The expected output is each line in the data below that includes the string "yellow".

+++ Data for processing +++

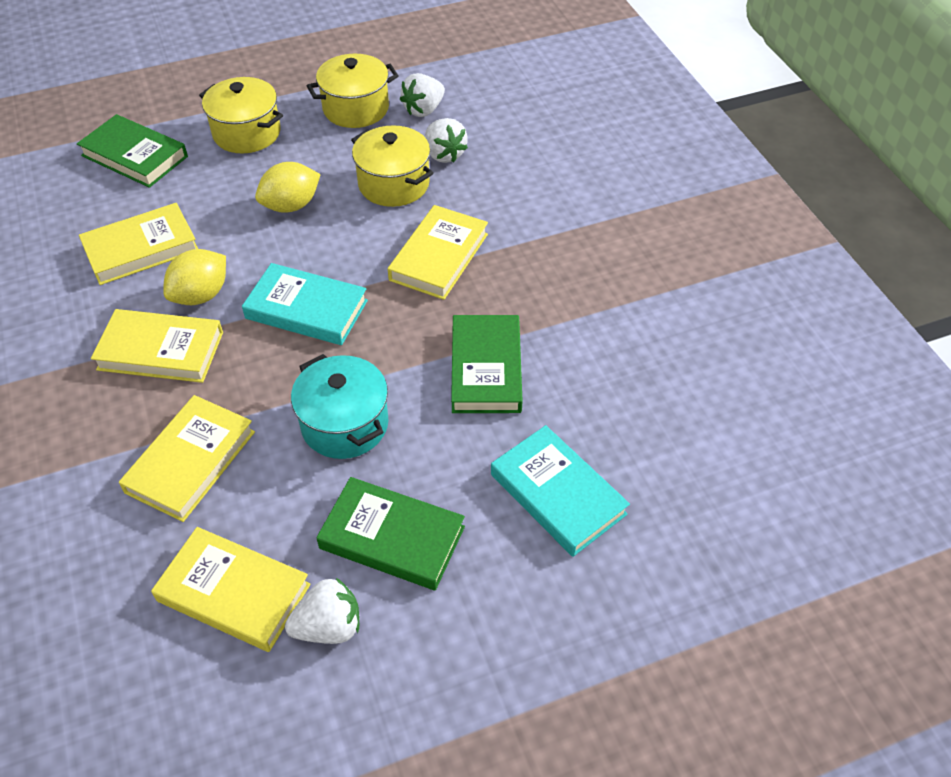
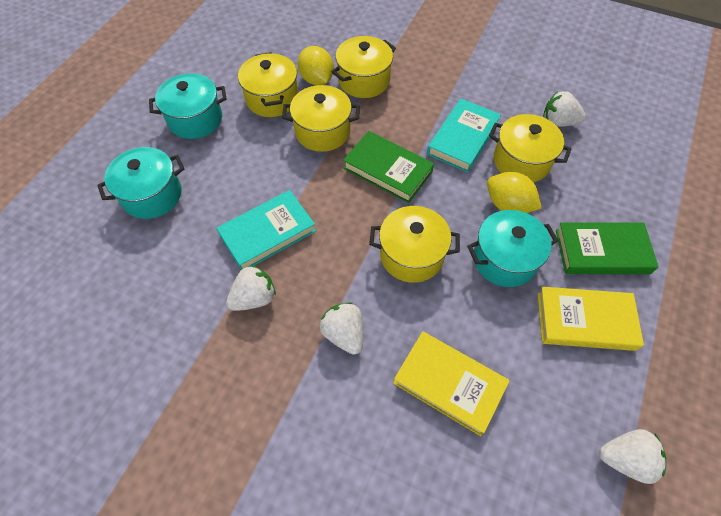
green book: 3 -> 2
turquoise pot: 1 -> 3
white strawberry: 3 -> 4
yellow book: 5 -> 2
yellow pot: 3 -> 5

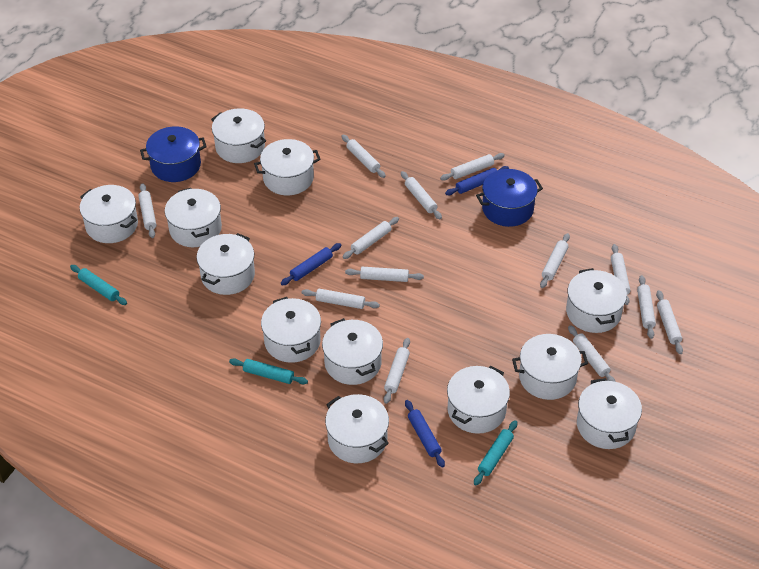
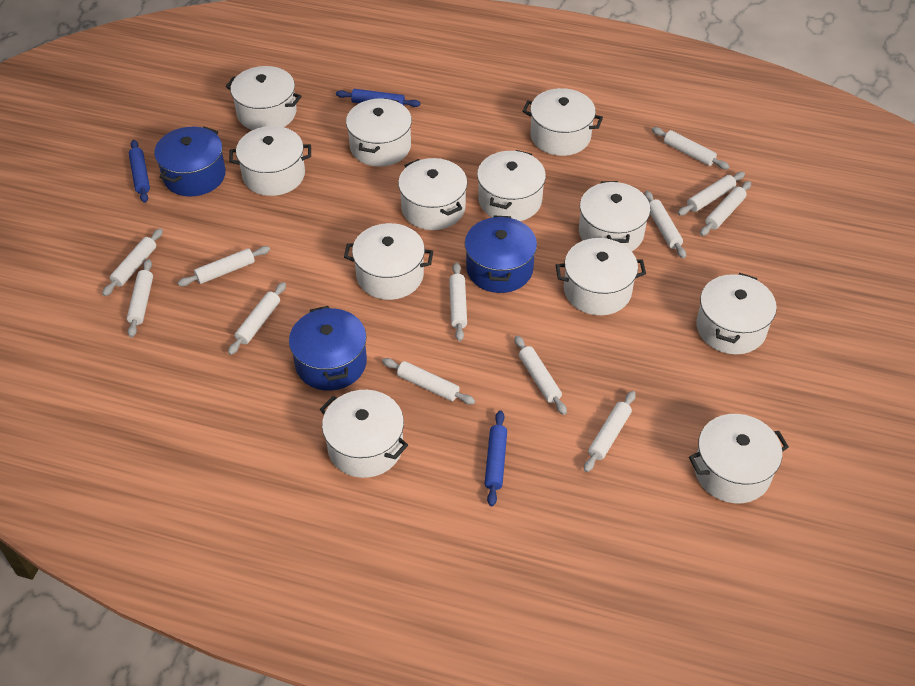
blue pot: 2 -> 3
turquoise rolling pin: 3 -> 0
white rolling pin: 13 -> 12

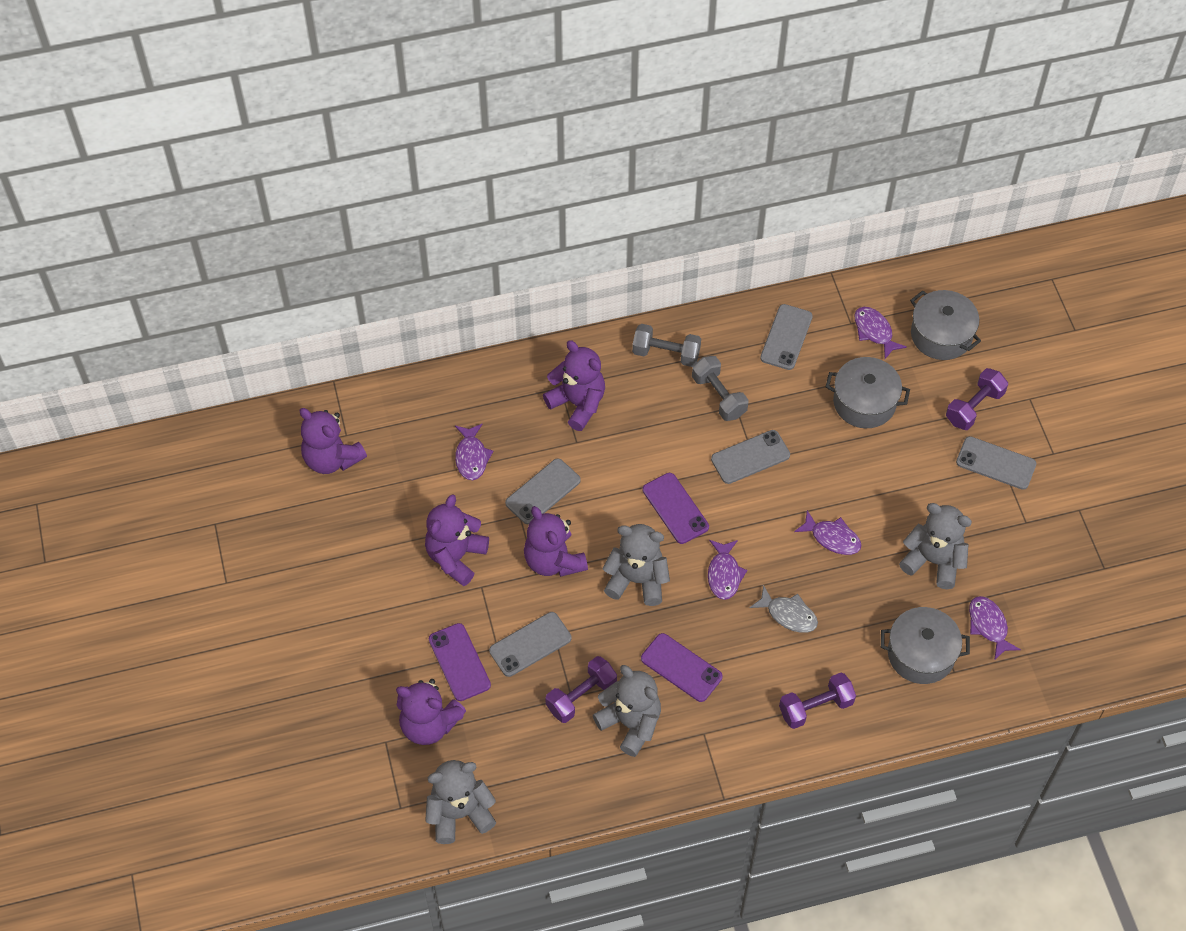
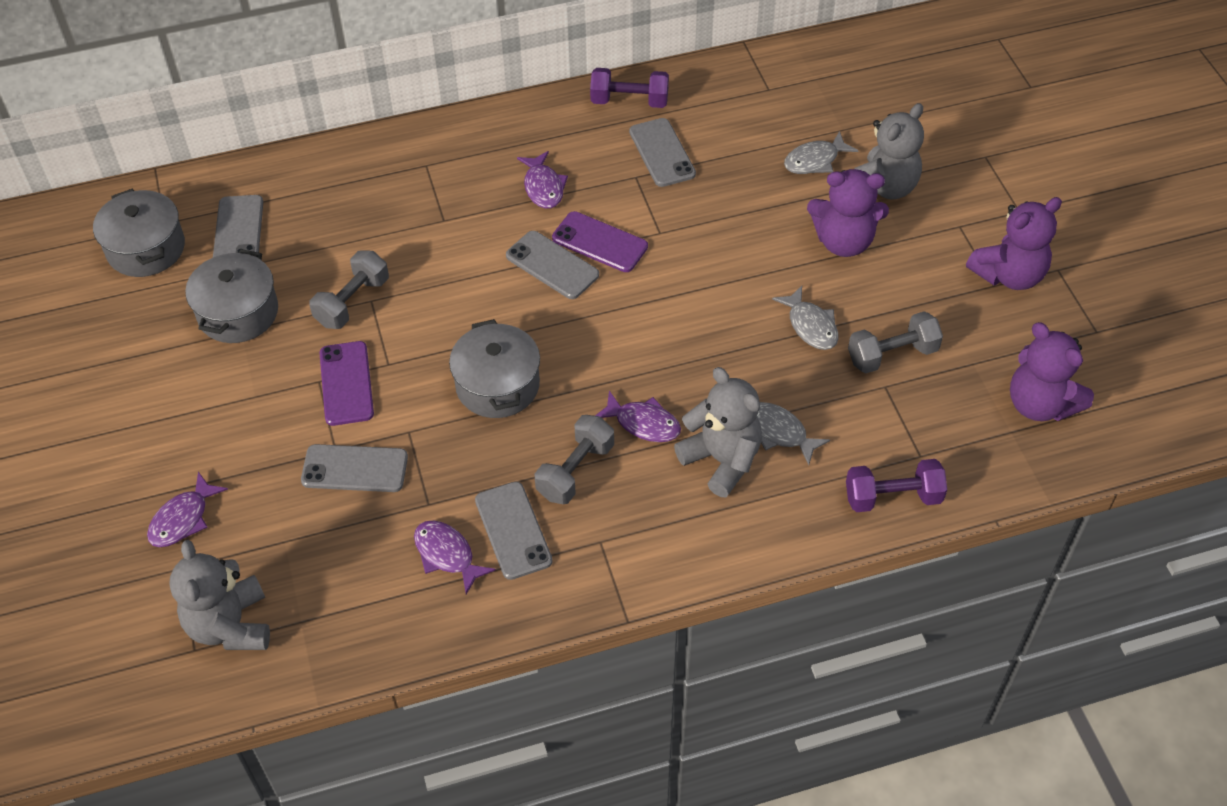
grey dumbbell: 2 -> 3
grey fish: 1 -> 3
grey teddy bear: 4 -> 3
purple dumbbell: 3 -> 2
purple fish: 5 -> 4
purple phone: 3 -> 2
purple teddy bear: 5 -> 3

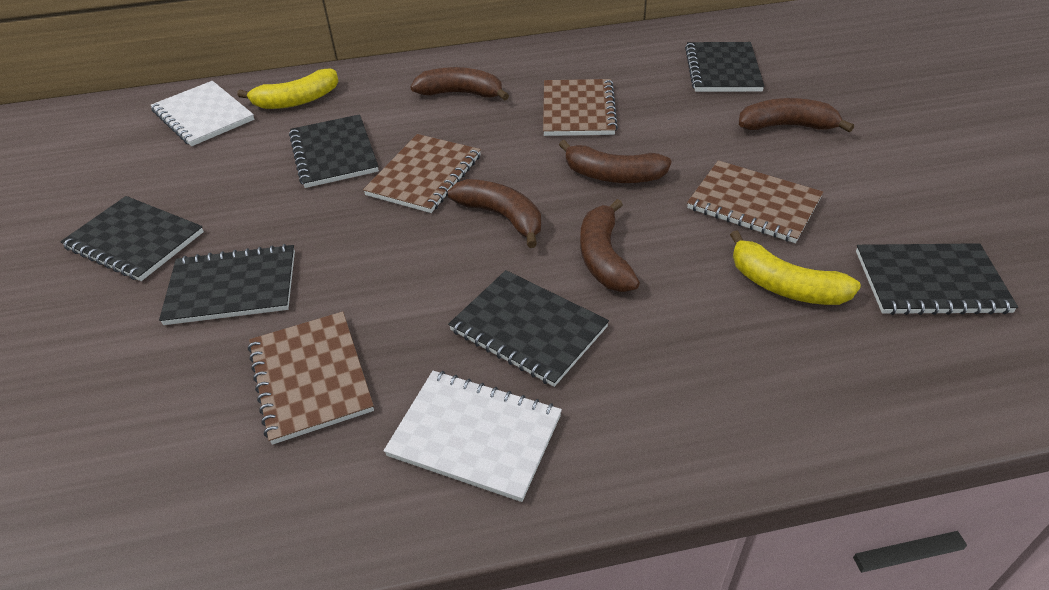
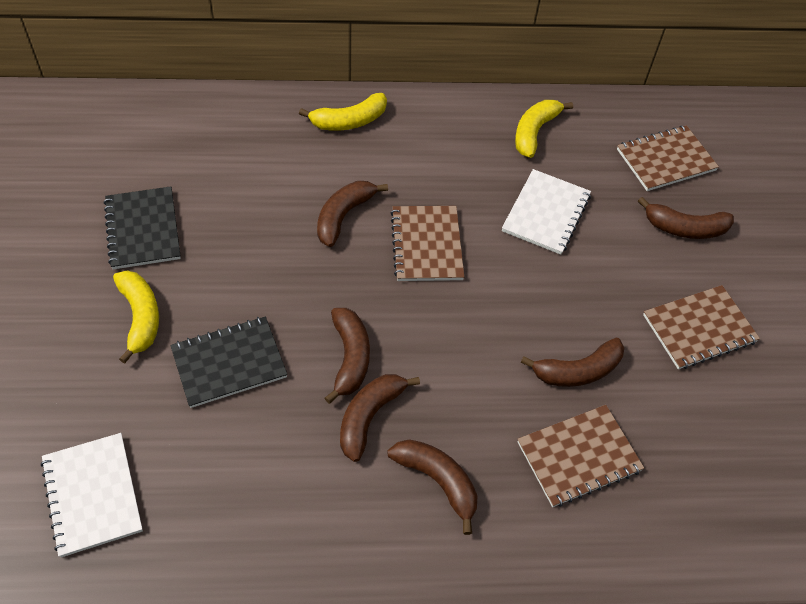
black notebook: 6 -> 2
brown banana: 5 -> 6
yellow banana: 2 -> 3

+++

## Solution to the problem
yellow book: 5 -> 2
yellow pot: 3 -> 5
yellow banana: 2 -> 3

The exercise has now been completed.